- **WHAT IS NEEDED**: Copy exactly the run of lines that begins at the line with "shifted,PURPLE SHOE,381 191" and ends at the final line of the entries.

- **RECORDS FOR THIS EXERCISE**:
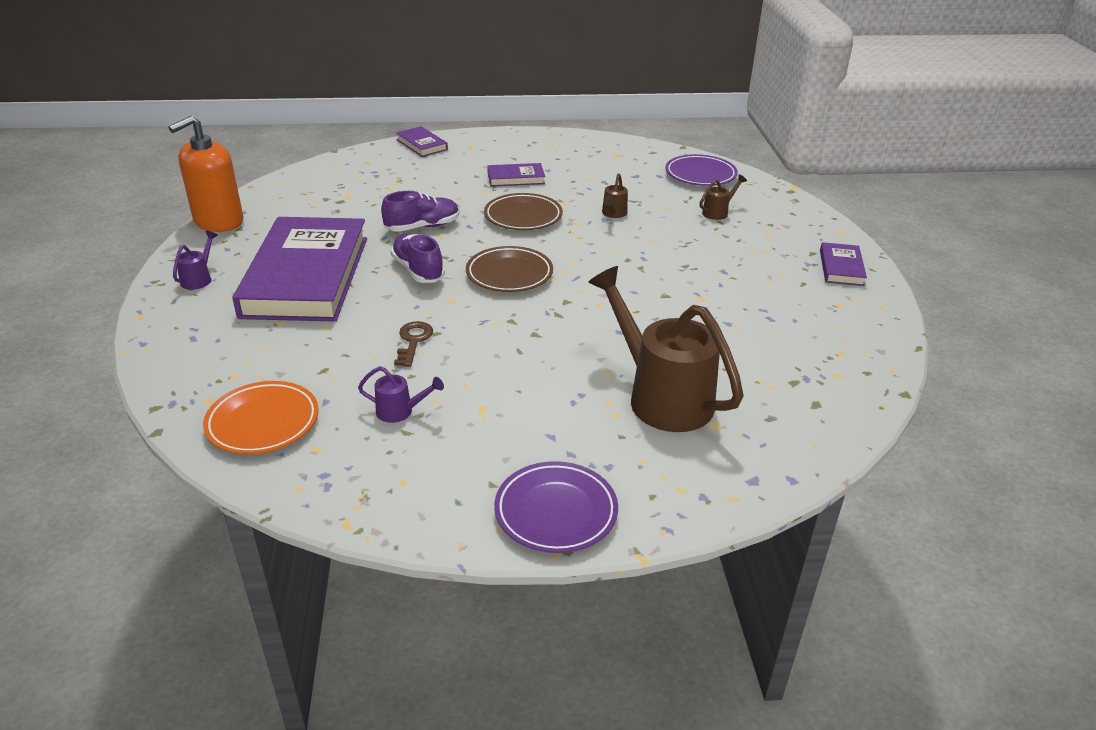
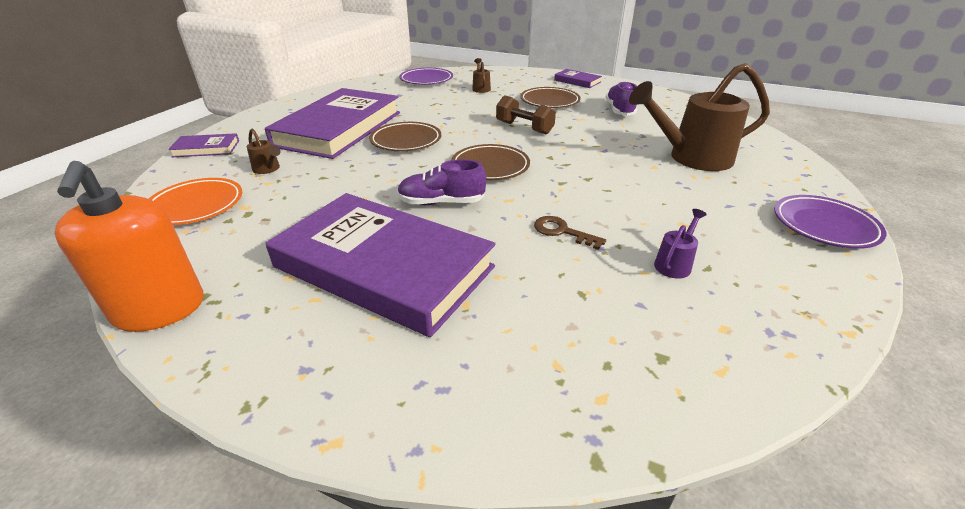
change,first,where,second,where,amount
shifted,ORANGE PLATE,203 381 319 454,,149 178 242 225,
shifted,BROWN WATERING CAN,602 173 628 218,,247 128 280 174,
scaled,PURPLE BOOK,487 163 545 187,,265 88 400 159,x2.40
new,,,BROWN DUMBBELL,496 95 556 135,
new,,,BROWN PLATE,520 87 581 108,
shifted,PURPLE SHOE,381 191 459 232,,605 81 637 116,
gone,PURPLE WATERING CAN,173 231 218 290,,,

- **FINAL ANSWER**:
shifted,PURPLE SHOE,381 191 459 232,,605 81 637 116,
gone,PURPLE WATERING CAN,173 231 218 290,,,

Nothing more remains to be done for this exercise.